- TASK GOAL:
All the lines below need retyping exactly, apart from the images.

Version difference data
************

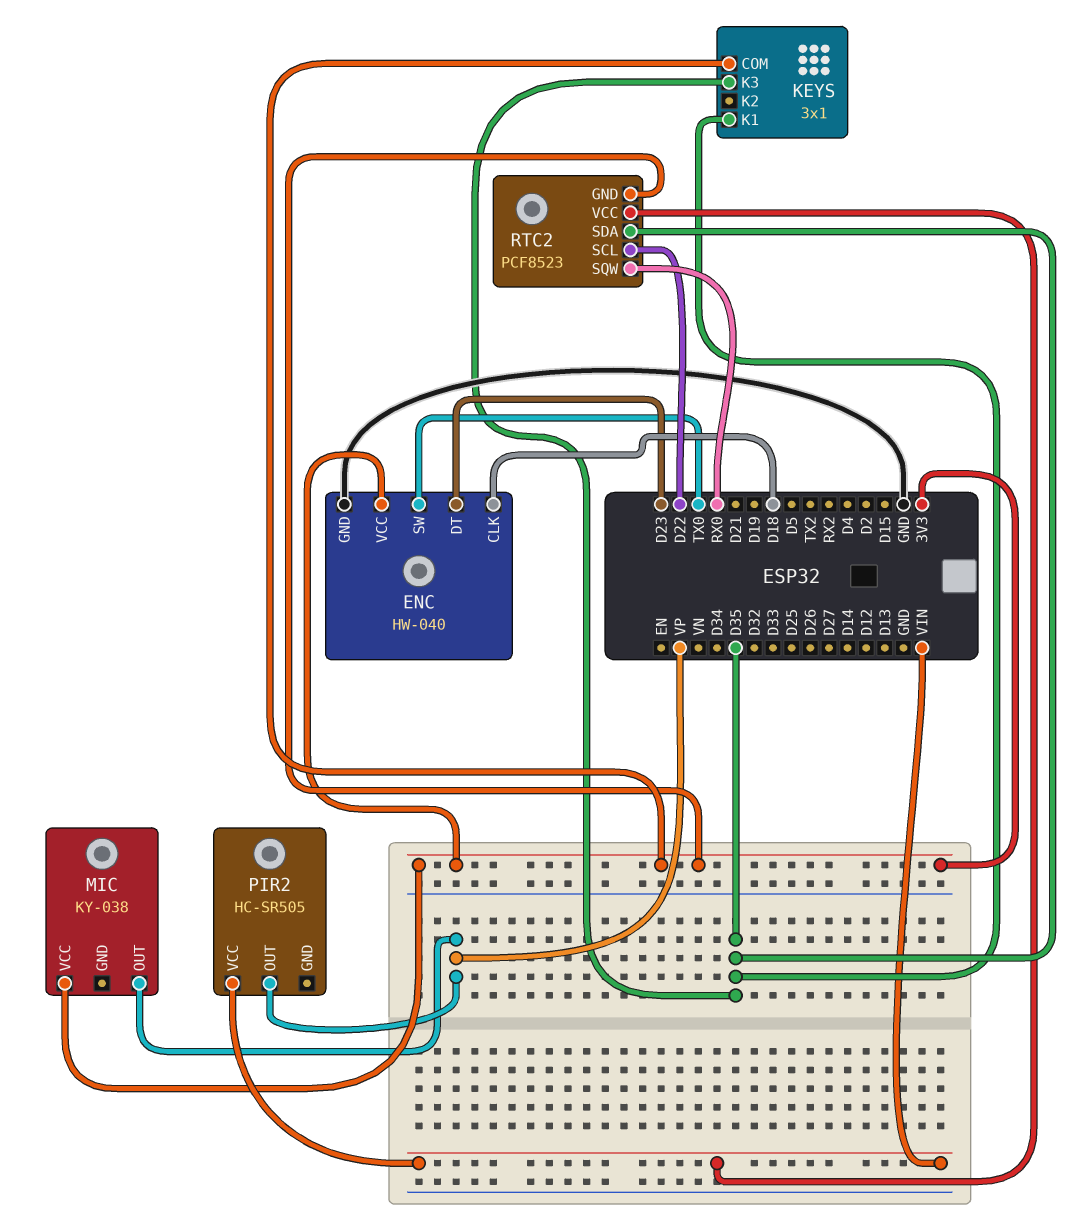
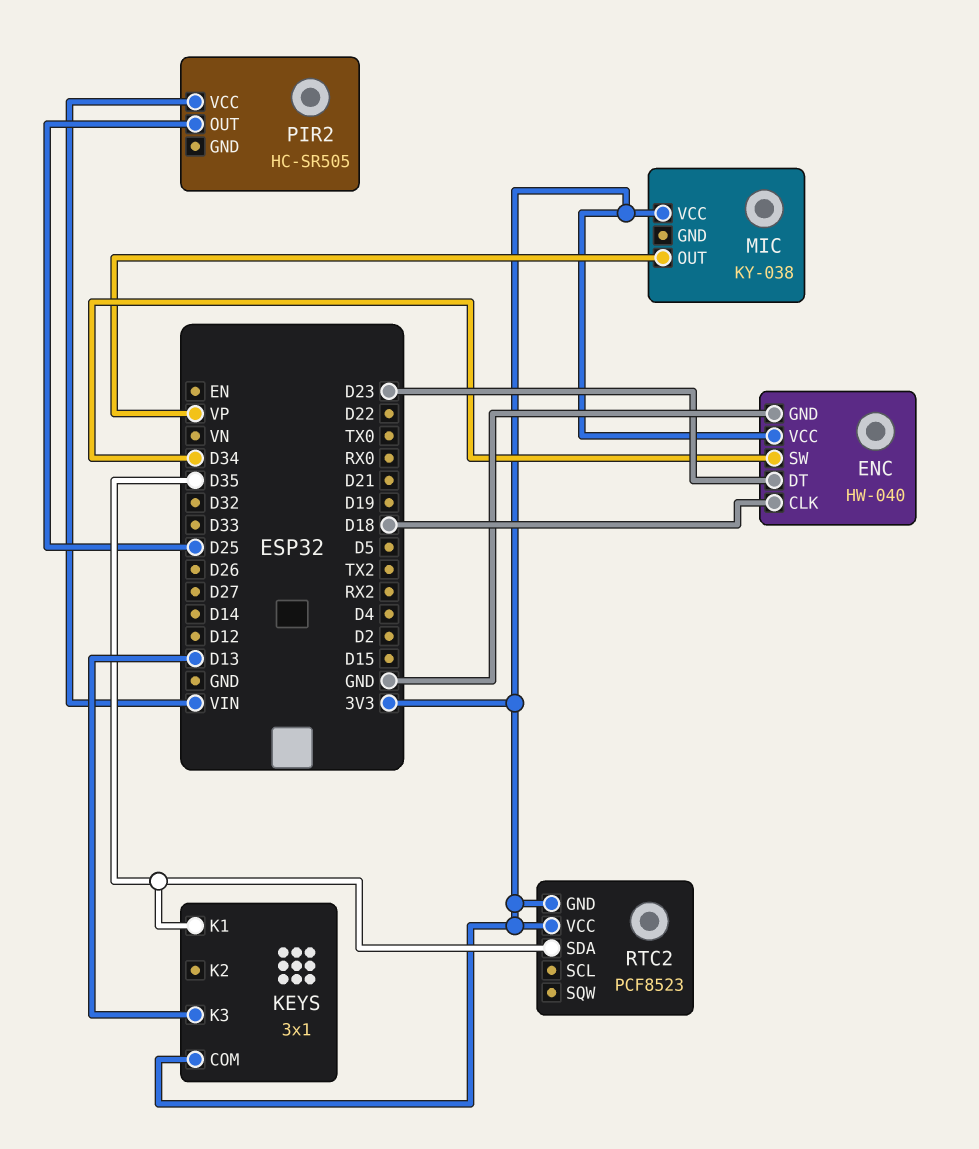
ENC pin SW: TX0 -> D34
KEYS pin K3: D35 -> D13
PIR2 pin OUT: VP -> D25
RTC2 pin SCL: D22 -> none
RTC2 pin SQW: RX0 -> none
RTC2 pin VCC: VIN -> 3V3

************

- TASK RESPONSE:
ENC pin SW: TX0 -> D34
KEYS pin K3: D35 -> D13
PIR2 pin OUT: VP -> D25
RTC2 pin SCL: D22 -> none
RTC2 pin SQW: RX0 -> none
RTC2 pin VCC: VIN -> 3V3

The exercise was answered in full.